'''
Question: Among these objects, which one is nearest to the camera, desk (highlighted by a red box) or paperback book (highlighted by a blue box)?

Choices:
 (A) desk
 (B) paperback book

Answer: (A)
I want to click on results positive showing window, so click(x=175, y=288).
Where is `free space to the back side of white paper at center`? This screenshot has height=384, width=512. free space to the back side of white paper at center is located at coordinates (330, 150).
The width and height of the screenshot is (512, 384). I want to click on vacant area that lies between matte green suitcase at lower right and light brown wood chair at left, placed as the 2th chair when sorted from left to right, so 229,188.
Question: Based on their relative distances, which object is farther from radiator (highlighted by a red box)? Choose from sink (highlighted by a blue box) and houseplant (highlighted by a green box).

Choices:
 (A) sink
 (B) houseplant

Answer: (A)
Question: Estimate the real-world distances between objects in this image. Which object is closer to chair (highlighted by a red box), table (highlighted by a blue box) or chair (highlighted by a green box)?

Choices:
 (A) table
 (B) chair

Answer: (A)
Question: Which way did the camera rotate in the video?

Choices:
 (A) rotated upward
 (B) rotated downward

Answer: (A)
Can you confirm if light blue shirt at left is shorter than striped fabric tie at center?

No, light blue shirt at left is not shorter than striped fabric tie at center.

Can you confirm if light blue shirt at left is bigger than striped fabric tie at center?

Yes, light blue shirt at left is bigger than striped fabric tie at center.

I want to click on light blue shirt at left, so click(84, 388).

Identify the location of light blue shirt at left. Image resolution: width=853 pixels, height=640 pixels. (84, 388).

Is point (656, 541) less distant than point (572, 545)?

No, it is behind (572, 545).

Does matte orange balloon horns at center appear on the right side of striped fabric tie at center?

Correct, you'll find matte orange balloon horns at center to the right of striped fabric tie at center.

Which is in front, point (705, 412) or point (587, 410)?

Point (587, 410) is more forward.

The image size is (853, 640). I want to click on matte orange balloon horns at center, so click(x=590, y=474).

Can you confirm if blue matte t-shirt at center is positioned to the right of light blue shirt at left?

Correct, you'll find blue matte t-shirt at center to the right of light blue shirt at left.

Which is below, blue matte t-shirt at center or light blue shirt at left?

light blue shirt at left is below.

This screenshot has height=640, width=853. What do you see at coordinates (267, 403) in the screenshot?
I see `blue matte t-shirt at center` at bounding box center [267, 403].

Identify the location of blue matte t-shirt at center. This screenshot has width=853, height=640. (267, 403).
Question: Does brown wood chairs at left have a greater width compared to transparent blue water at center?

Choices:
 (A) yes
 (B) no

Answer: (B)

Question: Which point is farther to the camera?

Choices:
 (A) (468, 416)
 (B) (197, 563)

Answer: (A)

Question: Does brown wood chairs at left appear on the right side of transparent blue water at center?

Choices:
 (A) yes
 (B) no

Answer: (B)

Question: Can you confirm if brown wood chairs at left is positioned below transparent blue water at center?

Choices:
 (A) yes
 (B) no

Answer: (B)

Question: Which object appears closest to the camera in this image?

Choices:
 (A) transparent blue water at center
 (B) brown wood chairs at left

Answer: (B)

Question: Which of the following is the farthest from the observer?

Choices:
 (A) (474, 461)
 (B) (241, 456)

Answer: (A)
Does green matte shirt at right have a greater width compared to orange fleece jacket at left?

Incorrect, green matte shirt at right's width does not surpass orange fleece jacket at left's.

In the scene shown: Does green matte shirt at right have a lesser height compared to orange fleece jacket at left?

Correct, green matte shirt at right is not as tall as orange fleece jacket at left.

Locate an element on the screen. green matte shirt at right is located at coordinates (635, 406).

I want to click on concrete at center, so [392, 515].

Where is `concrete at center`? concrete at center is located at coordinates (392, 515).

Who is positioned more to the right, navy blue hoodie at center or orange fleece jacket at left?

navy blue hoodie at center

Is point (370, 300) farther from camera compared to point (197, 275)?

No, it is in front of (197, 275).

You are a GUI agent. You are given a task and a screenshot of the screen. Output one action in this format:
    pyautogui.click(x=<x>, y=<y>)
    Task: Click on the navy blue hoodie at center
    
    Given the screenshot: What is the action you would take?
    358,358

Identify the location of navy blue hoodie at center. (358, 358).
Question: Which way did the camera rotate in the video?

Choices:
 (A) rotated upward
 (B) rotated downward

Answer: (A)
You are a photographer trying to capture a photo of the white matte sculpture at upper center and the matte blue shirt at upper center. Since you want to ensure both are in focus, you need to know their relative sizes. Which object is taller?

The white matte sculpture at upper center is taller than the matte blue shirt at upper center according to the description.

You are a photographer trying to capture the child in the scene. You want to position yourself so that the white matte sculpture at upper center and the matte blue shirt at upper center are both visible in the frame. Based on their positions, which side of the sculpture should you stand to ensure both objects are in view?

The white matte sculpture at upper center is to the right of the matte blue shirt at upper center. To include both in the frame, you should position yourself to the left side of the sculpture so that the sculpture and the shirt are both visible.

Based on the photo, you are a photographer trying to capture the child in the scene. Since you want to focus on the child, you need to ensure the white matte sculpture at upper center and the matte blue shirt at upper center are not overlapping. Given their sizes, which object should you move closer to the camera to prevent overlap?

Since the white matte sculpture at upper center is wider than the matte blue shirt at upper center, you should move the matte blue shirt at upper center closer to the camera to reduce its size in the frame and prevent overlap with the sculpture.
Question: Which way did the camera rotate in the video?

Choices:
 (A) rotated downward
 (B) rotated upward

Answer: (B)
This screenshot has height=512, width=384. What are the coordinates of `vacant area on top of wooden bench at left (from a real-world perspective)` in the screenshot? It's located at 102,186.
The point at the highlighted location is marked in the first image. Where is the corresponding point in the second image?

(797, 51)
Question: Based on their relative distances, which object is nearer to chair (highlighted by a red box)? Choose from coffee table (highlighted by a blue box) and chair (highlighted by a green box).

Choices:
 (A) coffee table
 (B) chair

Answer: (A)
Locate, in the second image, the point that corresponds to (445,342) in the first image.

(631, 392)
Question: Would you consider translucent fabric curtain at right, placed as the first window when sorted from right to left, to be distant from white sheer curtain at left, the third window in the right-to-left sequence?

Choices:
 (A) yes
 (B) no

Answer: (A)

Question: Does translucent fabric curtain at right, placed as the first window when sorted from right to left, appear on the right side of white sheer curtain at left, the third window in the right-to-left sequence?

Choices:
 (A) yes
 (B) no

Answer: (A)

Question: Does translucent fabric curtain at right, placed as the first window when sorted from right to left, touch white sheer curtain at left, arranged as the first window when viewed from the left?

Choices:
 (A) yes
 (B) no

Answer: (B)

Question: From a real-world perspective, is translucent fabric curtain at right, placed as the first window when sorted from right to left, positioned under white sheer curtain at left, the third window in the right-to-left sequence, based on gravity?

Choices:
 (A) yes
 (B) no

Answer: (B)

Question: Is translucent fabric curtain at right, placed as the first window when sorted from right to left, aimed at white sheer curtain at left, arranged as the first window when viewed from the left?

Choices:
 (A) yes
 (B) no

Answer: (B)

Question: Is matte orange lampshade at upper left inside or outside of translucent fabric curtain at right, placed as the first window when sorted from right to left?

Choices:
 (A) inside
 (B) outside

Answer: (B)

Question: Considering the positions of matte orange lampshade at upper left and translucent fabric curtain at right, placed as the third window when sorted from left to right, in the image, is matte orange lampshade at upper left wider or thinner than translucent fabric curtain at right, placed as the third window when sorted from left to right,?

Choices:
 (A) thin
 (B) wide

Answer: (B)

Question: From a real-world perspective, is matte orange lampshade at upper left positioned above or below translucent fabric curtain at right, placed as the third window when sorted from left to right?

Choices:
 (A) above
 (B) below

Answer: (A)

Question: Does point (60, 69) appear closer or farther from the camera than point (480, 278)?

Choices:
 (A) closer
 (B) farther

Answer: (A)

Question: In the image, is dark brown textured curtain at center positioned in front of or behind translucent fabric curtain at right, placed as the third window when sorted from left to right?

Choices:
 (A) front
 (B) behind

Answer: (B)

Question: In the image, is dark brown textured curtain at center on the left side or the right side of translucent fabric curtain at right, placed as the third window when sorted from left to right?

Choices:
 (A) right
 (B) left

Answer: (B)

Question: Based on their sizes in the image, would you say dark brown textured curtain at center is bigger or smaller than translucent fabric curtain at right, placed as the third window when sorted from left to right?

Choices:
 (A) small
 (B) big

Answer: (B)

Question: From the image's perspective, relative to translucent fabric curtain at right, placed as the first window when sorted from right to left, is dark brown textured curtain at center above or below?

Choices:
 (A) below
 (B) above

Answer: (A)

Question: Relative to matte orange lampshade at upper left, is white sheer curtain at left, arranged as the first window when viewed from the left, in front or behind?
'''
Given problem: Count the lines in the data above that contain the string "distant", treating uppercase and lowercase as different. Reply with the number alone.

Solution for this exercise: 2